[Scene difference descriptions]

☆ ☆ ☆

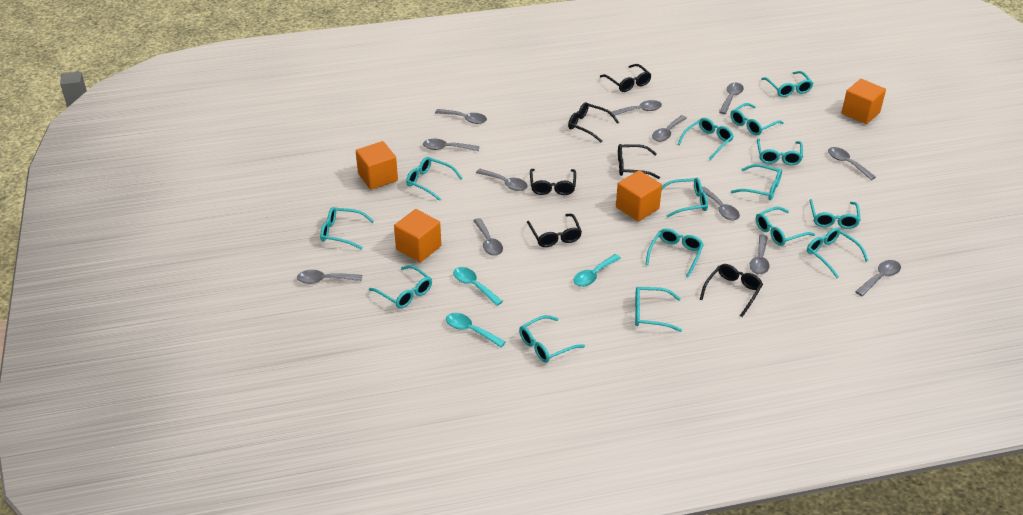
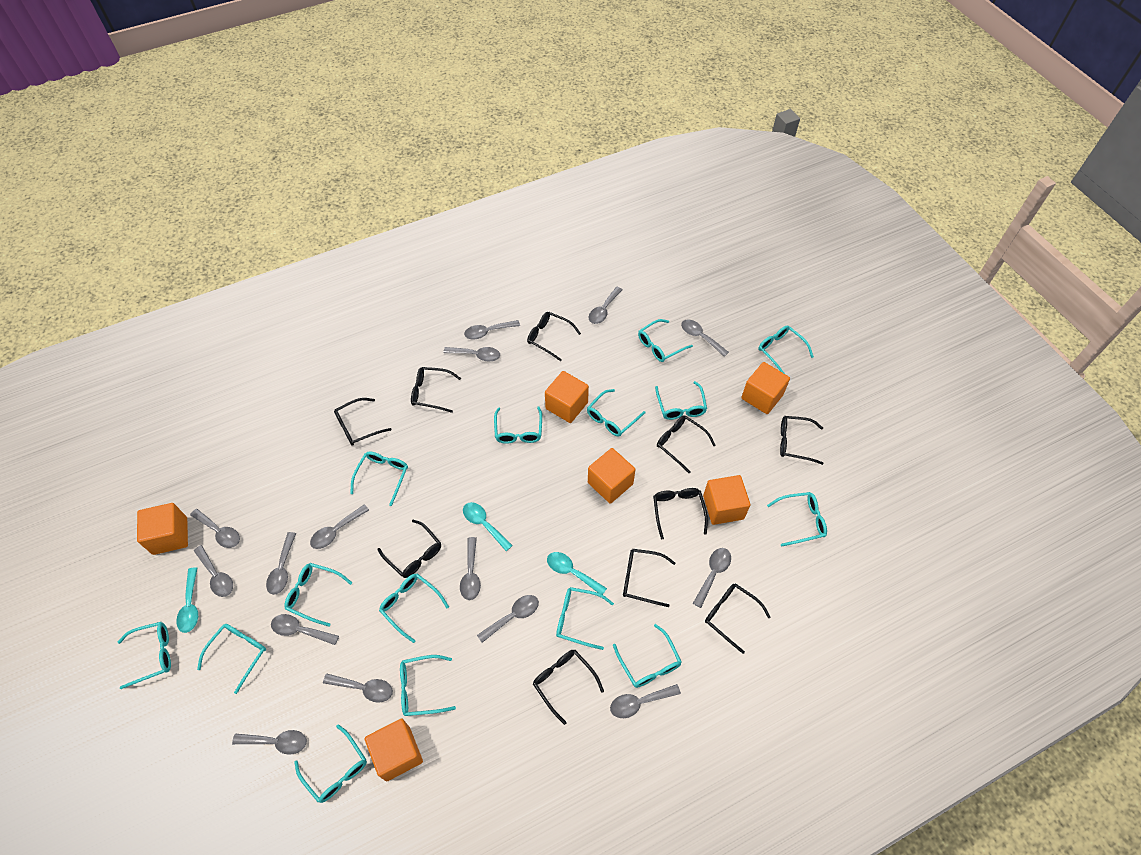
black glasses: 6 -> 10
grey spoon: 12 -> 15
orange cube: 4 -> 6

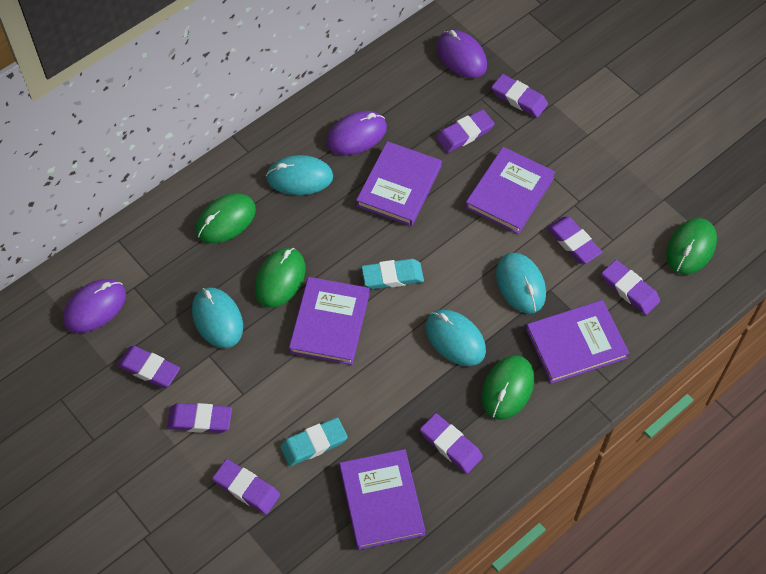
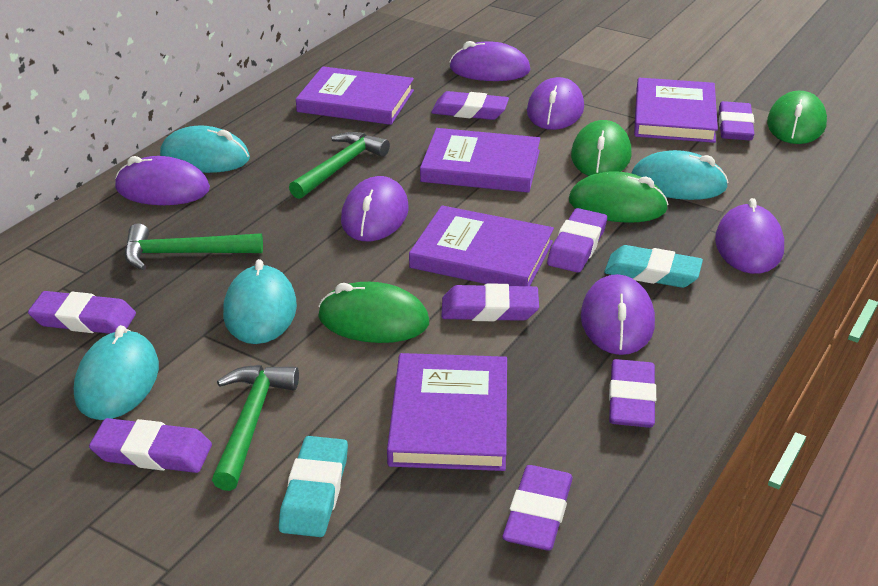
green hammer: 0 -> 3
purple mouse: 3 -> 6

☆ ☆ ☆

_WHAT TO DO_
Word for word, restate the records above and drop the pictures.

_TASK SOLUTION_
black glasses: 6 -> 10
grey spoon: 12 -> 15
orange cube: 4 -> 6

green hammer: 0 -> 3
purple mouse: 3 -> 6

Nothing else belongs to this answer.